YOUR OBJECTIVE:
Output the whole listing again, exactly as it reads.

ENTRIES SHOWN:
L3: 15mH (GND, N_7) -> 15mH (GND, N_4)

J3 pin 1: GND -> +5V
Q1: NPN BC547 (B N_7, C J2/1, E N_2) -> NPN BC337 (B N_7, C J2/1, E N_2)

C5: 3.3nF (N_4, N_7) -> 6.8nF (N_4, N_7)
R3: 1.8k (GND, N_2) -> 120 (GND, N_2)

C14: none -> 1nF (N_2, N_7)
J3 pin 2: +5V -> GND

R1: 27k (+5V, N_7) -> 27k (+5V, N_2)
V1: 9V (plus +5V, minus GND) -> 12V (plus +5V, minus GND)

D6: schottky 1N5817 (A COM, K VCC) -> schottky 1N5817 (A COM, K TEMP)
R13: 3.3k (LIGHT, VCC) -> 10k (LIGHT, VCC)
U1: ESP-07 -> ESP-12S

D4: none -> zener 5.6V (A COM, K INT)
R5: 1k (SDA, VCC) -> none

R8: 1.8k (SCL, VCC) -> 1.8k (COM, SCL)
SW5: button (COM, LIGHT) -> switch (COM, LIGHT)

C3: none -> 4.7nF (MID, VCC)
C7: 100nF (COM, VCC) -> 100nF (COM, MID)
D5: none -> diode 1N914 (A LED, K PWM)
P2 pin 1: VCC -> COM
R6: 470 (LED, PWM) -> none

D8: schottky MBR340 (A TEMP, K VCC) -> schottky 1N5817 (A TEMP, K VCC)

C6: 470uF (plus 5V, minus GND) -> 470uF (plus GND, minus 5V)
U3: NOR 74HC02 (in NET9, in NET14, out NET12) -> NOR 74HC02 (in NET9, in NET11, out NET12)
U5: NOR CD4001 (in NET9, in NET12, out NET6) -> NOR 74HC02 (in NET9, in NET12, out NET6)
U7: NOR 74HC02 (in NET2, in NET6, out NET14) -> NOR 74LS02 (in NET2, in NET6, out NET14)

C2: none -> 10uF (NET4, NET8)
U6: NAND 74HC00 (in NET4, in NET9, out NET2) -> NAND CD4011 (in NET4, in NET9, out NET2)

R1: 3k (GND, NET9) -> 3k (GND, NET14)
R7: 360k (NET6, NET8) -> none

ANSWER BOX:
L3: 15mH (GND, N_7) -> 15mH (GND, N_4)

J3 pin 1: GND -> +5V
Q1: NPN BC547 (B N_7, C J2/1, E N_2) -> NPN BC337 (B N_7, C J2/1, E N_2)

C5: 3.3nF (N_4, N_7) -> 6.8nF (N_4, N_7)
R3: 1.8k (GND, N_2) -> 120 (GND, N_2)

C14: none -> 1nF (N_2, N_7)
J3 pin 2: +5V -> GND

R1: 27k (+5V, N_7) -> 27k (+5V, N_2)
V1: 9V (plus +5V, minus GND) -> 12V (plus +5V, minus GND)

D6: schottky 1N5817 (A COM, K VCC) -> schottky 1N5817 (A COM, K TEMP)
R13: 3.3k (LIGHT, VCC) -> 10k (LIGHT, VCC)
U1: ESP-07 -> ESP-12S

D4: none -> zener 5.6V (A COM, K INT)
R5: 1k (SDA, VCC) -> none

R8: 1.8k (SCL, VCC) -> 1.8k (COM, SCL)
SW5: button (COM, LIGHT) -> switch (COM, LIGHT)

C3: none -> 4.7nF (MID, VCC)
C7: 100nF (COM, VCC) -> 100nF (COM, MID)
D5: none -> diode 1N914 (A LED, K PWM)
P2 pin 1: VCC -> COM
R6: 470 (LED, PWM) -> none

D8: schottky MBR340 (A TEMP, K VCC) -> schottky 1N5817 (A TEMP, K VCC)

C6: 470uF (plus 5V, minus GND) -> 470uF (plus GND, minus 5V)
U3: NOR 74HC02 (in NET9, in NET14, out NET12) -> NOR 74HC02 (in NET9, in NET11, out NET12)
U5: NOR CD4001 (in NET9, in NET12, out NET6) -> NOR 74HC02 (in NET9, in NET12, out NET6)
U7: NOR 74HC02 (in NET2, in NET6, out NET14) -> NOR 74LS02 (in NET2, in NET6, out NET14)

C2: none -> 10uF (NET4, NET8)
U6: NAND 74HC00 (in NET4, in NET9, out NET2) -> NAND CD4011 (in NET4, in NET9, out NET2)

R1: 3k (GND, NET9) -> 3k (GND, NET14)
R7: 360k (NET6, NET8) -> none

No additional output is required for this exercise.